*Task statement*. If a line in the records below contains the word "minus", copy it.

*Data supplied*.
BEGIN

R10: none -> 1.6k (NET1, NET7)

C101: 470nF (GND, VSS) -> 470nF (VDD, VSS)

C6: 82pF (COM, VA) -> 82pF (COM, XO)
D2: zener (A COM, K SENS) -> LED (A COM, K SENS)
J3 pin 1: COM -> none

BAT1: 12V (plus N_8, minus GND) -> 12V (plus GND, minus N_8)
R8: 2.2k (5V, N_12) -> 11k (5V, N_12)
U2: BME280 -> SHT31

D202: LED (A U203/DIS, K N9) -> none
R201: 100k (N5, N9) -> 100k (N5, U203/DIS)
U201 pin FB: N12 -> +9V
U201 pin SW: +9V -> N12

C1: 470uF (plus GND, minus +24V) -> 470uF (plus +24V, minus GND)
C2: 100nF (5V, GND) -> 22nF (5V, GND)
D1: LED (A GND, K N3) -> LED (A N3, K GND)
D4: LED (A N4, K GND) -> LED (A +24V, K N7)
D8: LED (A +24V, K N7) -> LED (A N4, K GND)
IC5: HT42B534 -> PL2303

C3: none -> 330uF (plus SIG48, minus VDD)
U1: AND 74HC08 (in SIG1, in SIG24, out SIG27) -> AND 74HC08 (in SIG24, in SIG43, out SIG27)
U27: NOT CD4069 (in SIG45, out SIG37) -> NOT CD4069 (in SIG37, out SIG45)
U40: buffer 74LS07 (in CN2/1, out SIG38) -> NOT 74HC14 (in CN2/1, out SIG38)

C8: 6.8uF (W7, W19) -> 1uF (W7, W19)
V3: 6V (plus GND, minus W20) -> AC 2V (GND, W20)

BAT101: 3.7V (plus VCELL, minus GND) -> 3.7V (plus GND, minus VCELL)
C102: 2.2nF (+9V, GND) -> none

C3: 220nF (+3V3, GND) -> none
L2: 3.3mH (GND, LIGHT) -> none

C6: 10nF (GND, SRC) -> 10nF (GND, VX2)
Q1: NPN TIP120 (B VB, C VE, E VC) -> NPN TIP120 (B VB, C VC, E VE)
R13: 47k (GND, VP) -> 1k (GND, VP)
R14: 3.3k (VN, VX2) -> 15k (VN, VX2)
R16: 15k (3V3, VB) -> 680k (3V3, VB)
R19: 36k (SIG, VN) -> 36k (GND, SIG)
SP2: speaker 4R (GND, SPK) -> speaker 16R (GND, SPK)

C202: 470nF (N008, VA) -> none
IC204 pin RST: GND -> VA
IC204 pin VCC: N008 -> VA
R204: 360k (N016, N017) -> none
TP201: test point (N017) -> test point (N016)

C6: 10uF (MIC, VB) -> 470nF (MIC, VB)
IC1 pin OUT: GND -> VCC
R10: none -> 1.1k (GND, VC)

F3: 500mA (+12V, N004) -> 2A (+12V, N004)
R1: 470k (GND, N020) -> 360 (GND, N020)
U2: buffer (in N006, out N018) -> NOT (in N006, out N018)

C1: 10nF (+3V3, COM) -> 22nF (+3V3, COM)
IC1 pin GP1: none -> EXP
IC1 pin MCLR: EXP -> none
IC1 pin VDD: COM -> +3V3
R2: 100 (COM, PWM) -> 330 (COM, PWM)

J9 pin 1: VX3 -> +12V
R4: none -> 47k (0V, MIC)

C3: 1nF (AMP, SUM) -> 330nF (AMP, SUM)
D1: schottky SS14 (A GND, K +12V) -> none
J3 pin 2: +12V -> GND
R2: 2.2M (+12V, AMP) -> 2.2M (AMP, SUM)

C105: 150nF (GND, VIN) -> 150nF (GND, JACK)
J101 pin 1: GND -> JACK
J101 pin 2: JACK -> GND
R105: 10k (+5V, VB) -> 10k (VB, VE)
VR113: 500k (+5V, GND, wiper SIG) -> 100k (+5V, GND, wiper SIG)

END

*Task answer*.
BAT1: 12V (plus N_8, minus GND) -> 12V (plus GND, minus N_8)
C1: 470uF (plus GND, minus +24V) -> 470uF (plus +24V, minus GND)
C3: none -> 330uF (plus SIG48, minus VDD)
V3: 6V (plus GND, minus W20) -> AC 2V (GND, W20)
BAT101: 3.7V (plus VCELL, minus GND) -> 3.7V (plus GND, minus VCELL)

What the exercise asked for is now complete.